The whole listing below needs to be retyped without a single change.

• _THE DATA_:
----
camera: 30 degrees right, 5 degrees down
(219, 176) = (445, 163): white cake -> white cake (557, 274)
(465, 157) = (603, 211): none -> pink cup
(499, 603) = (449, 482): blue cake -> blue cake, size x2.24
----
• _SOLUTION FOR THIS PROBLEM_:
camera: 30 degrees right, 5 degrees down
(219, 176) = (445, 163): white cake -> white cake (557, 274)
(465, 157) = (603, 211): none -> pink cup
(499, 603) = (449, 482): blue cake -> blue cake, size x2.24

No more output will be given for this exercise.